* **ASSIGNMENT**:
Restate the listing below word for word. No picture belongs in the result.

* **SOURCE MATERIAL**:
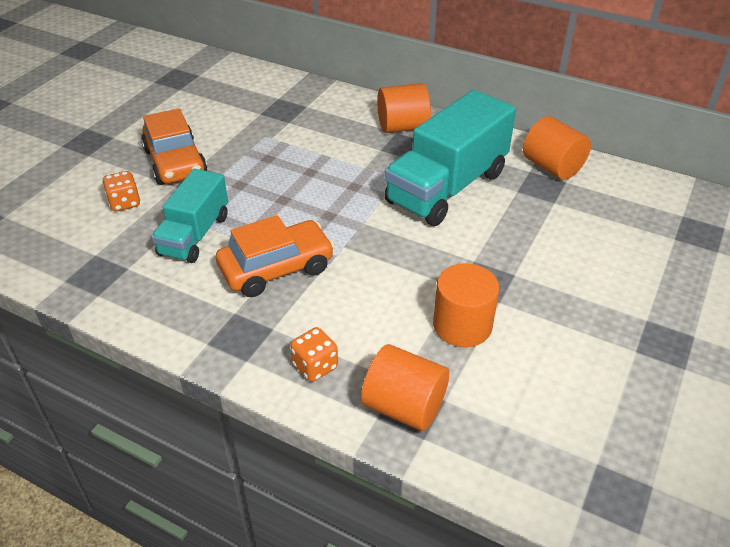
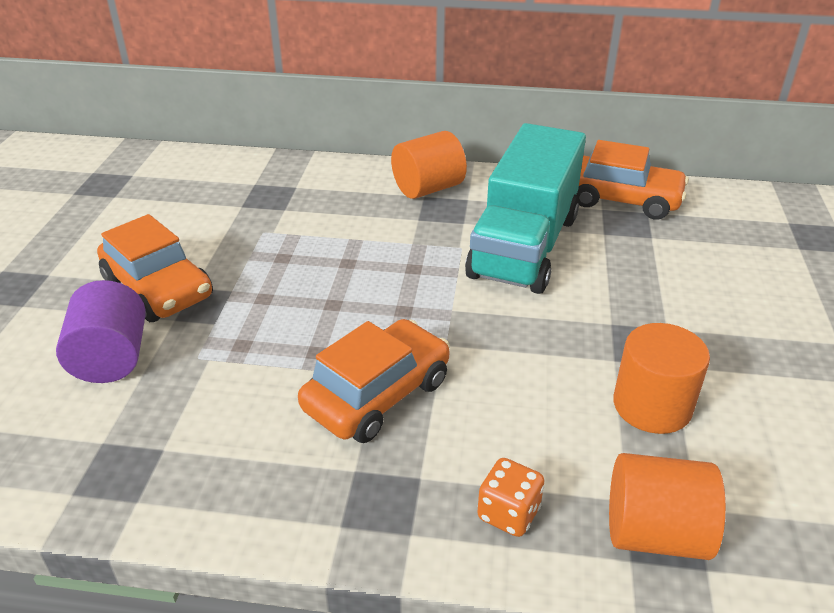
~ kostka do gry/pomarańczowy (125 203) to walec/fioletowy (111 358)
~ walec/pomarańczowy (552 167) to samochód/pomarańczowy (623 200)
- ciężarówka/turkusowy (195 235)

* **THE COMPLETED TASK**:
~ kostka do gry/pomarańczowy (125 203) to walec/fioletowy (111 358)
~ walec/pomarańczowy (552 167) to samochód/pomarańczowy (623 200)
- ciężarówka/turkusowy (195 235)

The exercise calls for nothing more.